Exercise prompt: Keep the pictures out and restate every record exactly.

Data to examine:
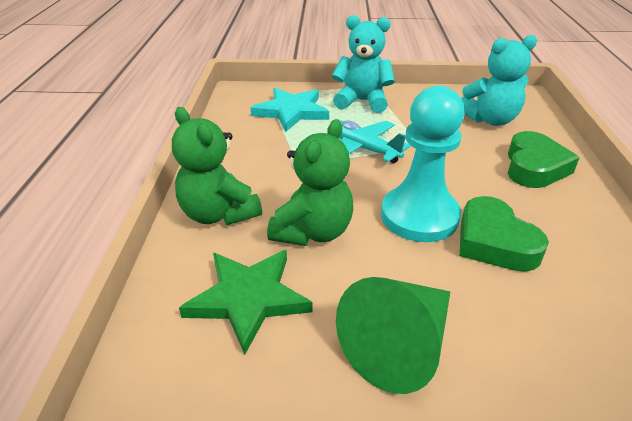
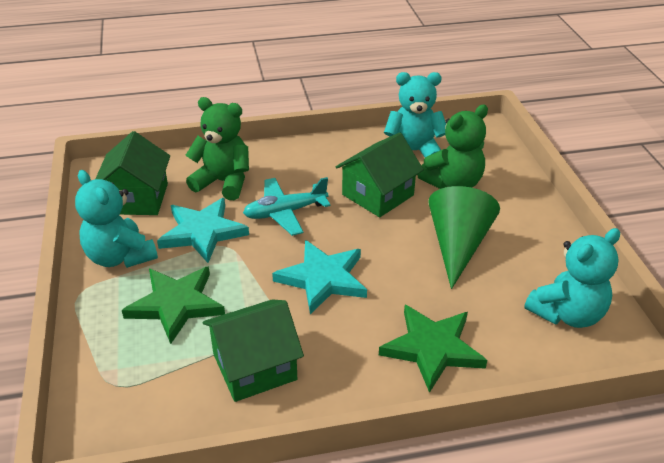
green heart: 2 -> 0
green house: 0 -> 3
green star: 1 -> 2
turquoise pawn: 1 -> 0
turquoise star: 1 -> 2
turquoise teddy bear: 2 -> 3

Exercise result:
green heart: 2 -> 0
green house: 0 -> 3
green star: 1 -> 2
turquoise pawn: 1 -> 0
turquoise star: 1 -> 2
turquoise teddy bear: 2 -> 3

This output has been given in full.